[DATA SHOWN — start]

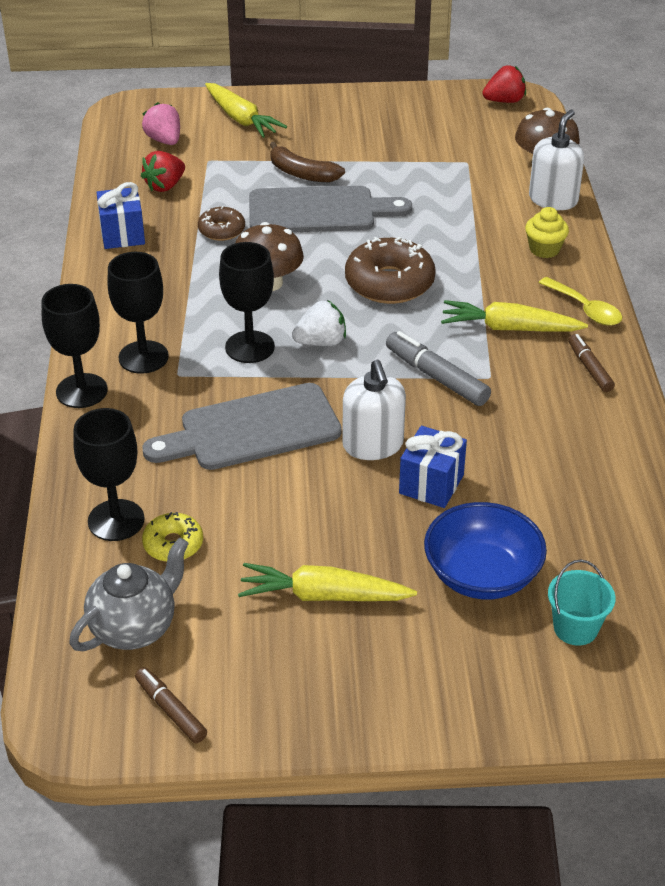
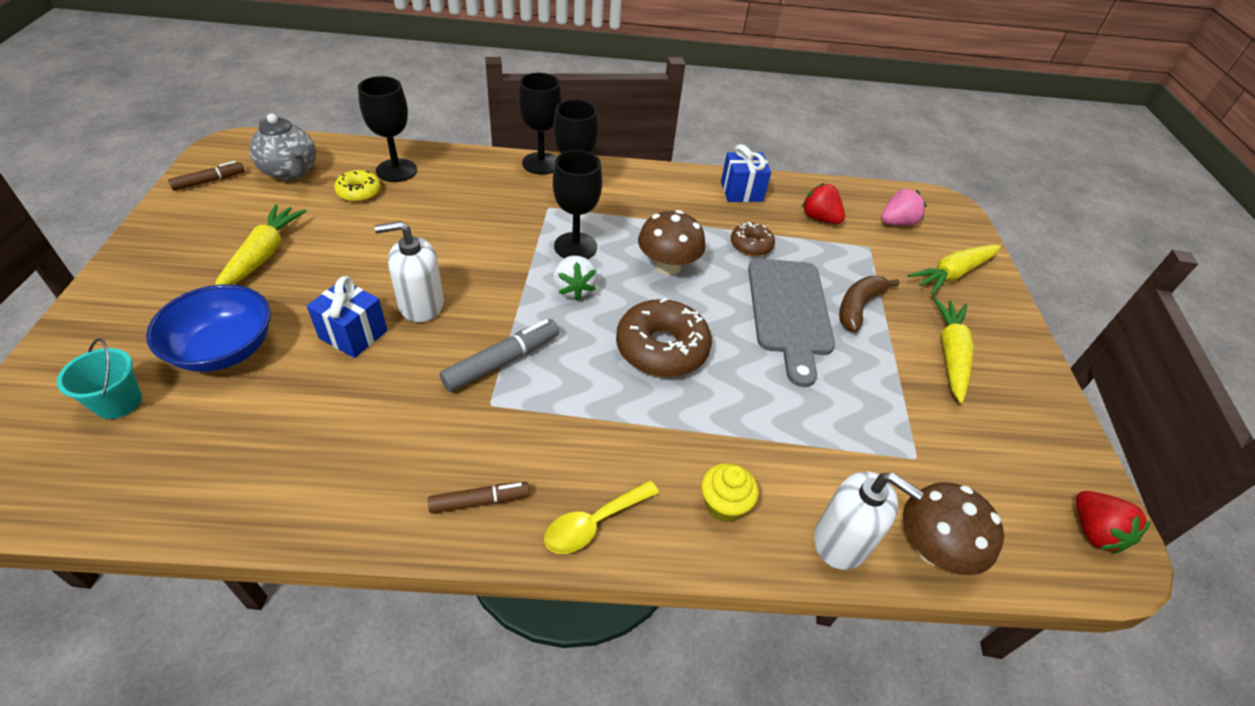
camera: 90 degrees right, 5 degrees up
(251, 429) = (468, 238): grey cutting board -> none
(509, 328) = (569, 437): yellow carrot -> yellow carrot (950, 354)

[DATA SHOWN — finish]

* [WORK TO BE COMPLETED]: Quote, without any change, each line from the one that contains "(251, 429) = (468, 238): grey" through the end of the material.

* [EXERCISE SOLUTION]:
(251, 429) = (468, 238): grey cutting board -> none
(509, 328) = (569, 437): yellow carrot -> yellow carrot (950, 354)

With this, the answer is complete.